Written exercise: The records are to be restated in their entirety, word for word.

-- BEGIN Records for the task --

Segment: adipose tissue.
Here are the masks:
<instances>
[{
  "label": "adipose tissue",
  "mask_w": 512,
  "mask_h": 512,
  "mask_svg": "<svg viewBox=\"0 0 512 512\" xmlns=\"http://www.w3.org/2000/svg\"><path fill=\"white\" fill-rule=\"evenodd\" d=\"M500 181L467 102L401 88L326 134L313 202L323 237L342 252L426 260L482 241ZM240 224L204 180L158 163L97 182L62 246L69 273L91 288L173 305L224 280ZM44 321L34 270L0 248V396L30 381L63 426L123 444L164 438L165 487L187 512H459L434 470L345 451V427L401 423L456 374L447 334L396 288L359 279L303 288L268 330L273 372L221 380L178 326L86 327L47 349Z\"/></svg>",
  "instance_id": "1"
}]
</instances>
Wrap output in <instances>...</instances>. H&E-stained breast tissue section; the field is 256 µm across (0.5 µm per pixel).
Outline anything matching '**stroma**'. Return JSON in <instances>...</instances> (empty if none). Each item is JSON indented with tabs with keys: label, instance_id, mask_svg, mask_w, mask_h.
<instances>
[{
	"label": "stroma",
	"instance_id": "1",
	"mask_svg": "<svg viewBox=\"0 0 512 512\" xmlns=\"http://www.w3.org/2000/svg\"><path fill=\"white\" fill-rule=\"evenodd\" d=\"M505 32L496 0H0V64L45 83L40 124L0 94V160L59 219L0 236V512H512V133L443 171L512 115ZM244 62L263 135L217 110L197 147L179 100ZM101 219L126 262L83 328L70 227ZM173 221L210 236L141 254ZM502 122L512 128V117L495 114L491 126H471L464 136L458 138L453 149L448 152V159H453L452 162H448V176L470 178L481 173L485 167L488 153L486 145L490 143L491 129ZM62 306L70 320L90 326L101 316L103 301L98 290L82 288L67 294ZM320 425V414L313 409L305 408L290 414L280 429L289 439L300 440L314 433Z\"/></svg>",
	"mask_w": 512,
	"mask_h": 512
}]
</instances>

-- END Records for the task --

Finished exercise:
Segment: adipose tissue.
Here are the masks:
<instances>
[{
  "label": "adipose tissue",
  "mask_w": 512,
  "mask_h": 512,
  "mask_svg": "<svg viewBox=\"0 0 512 512\" xmlns=\"http://www.w3.org/2000/svg\"><path fill=\"white\" fill-rule=\"evenodd\" d=\"M500 181L467 102L401 88L326 134L313 202L323 237L342 252L426 260L482 241ZM240 224L204 180L158 163L97 182L62 246L69 273L91 288L173 305L224 280ZM44 321L34 270L0 248V396L30 381L63 426L123 444L164 438L165 487L187 512H459L434 470L345 451V427L401 423L456 374L447 334L396 288L359 279L303 288L268 330L273 372L221 380L178 326L86 327L47 349Z\"/></svg>",
  "instance_id": "1"
}]
</instances>
Wrap output in <instances>...</instances>. H&E-stained breast tissue section; the field is 256 µm across (0.5 µm per pixel).
Outline anything matching '**stroma**'. Return JSON in <instances>...</instances> (empty if none). Each item is JSON indented with tabs with keys: label, instance_id, mask_svg, mask_w, mask_h.
<instances>
[{
	"label": "stroma",
	"instance_id": "1",
	"mask_svg": "<svg viewBox=\"0 0 512 512\" xmlns=\"http://www.w3.org/2000/svg\"><path fill=\"white\" fill-rule=\"evenodd\" d=\"M505 32L496 0H0V64L45 83L40 124L0 94V160L59 219L0 236V512H512V133L443 171L512 115ZM244 62L263 135L217 110L197 147L179 100ZM101 219L126 262L83 328L70 227ZM173 221L210 236L141 254ZM502 122L512 128V117L495 114L491 126H471L464 136L458 138L453 149L448 152V159H453L452 162H448V176L470 178L481 173L485 167L488 153L486 145L490 143L491 129ZM62 306L70 320L90 326L101 316L103 301L98 290L82 288L67 294ZM320 425V414L313 409L305 408L290 414L280 429L289 439L300 440L314 433Z\"/></svg>",
	"mask_w": 512,
	"mask_h": 512
}]
</instances>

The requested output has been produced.